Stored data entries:
((
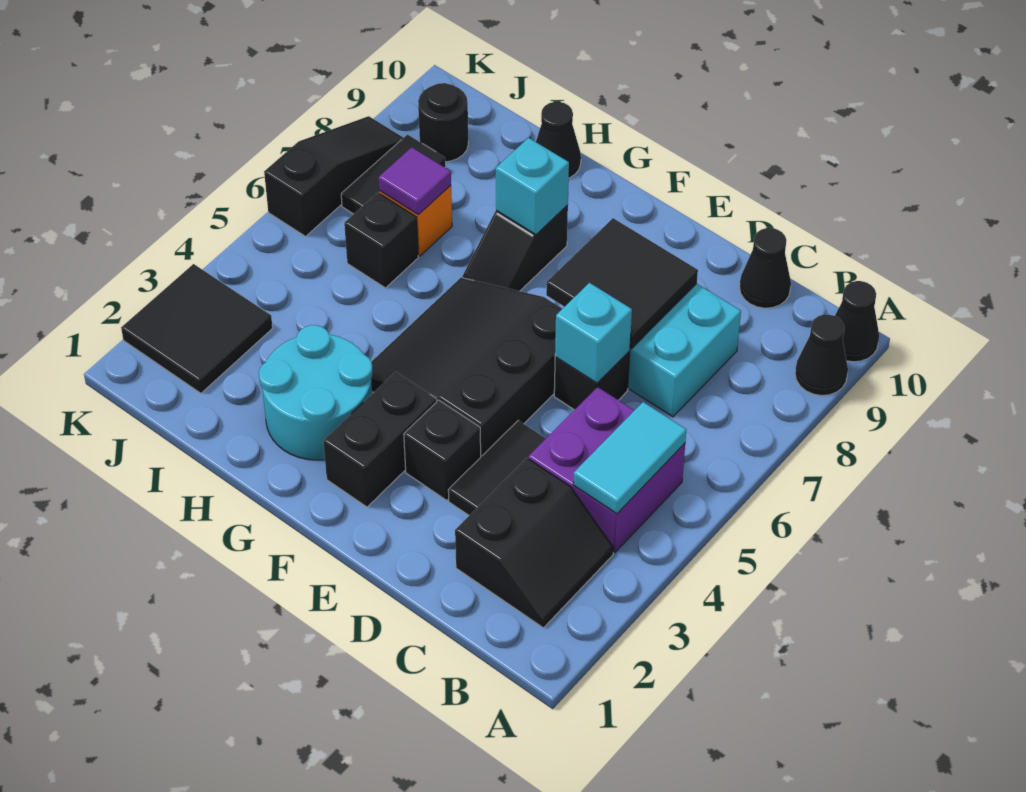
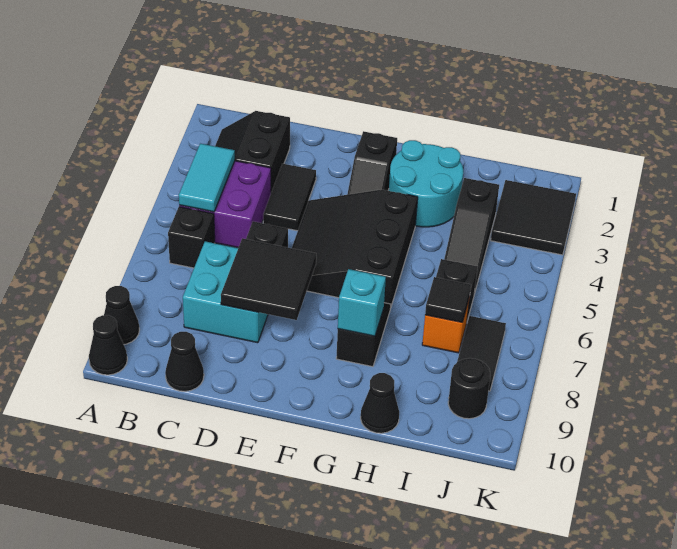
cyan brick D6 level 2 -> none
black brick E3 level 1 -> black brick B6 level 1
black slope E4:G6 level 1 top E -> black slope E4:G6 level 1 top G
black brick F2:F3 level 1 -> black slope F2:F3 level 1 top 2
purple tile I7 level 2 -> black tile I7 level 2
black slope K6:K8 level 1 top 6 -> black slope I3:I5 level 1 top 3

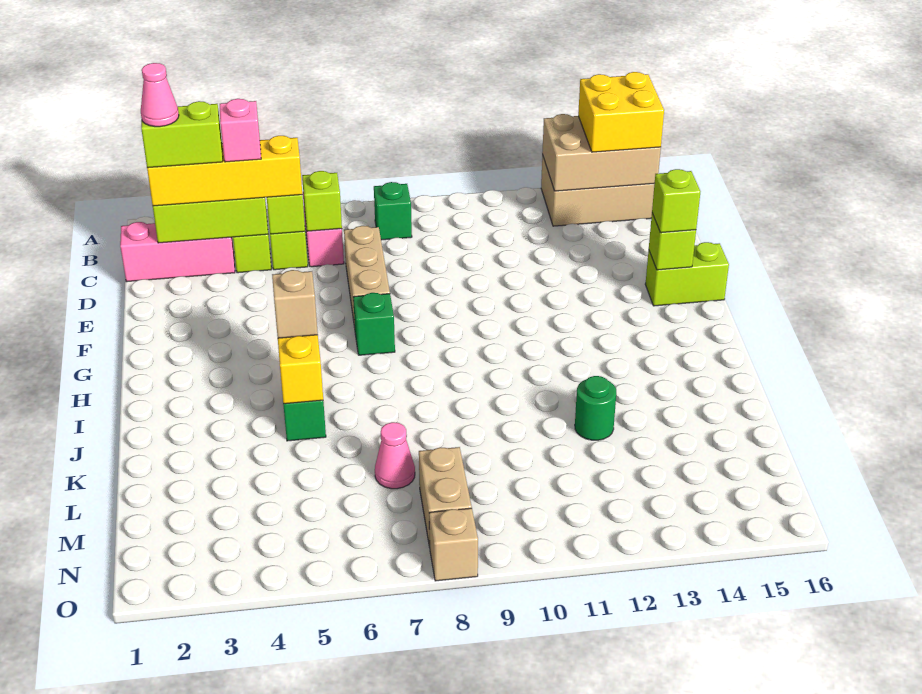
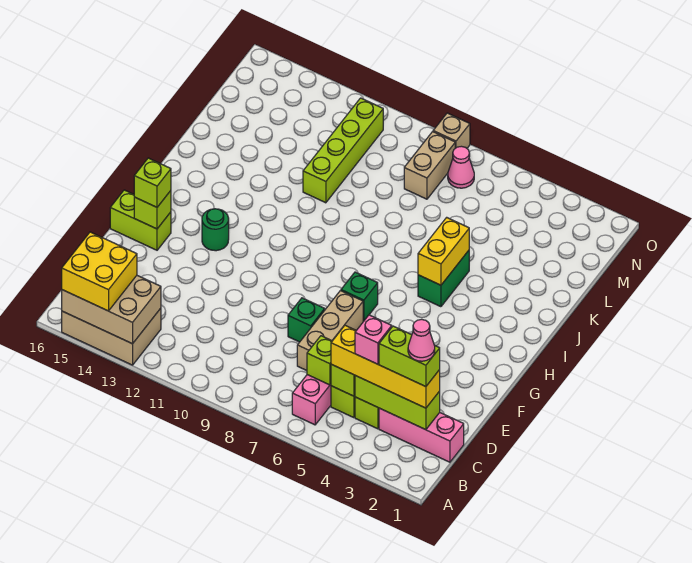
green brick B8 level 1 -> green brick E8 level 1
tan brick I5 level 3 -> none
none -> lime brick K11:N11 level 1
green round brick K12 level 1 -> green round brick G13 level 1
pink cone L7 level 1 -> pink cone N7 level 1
))
◆ TASK OBJECTIVE:
If the string "green" is in a line of the entries, pick that line out.

◆ ANSWER SPACE:
green brick B8 level 1 -> green brick E8 level 1
green round brick K12 level 1 -> green round brick G13 level 1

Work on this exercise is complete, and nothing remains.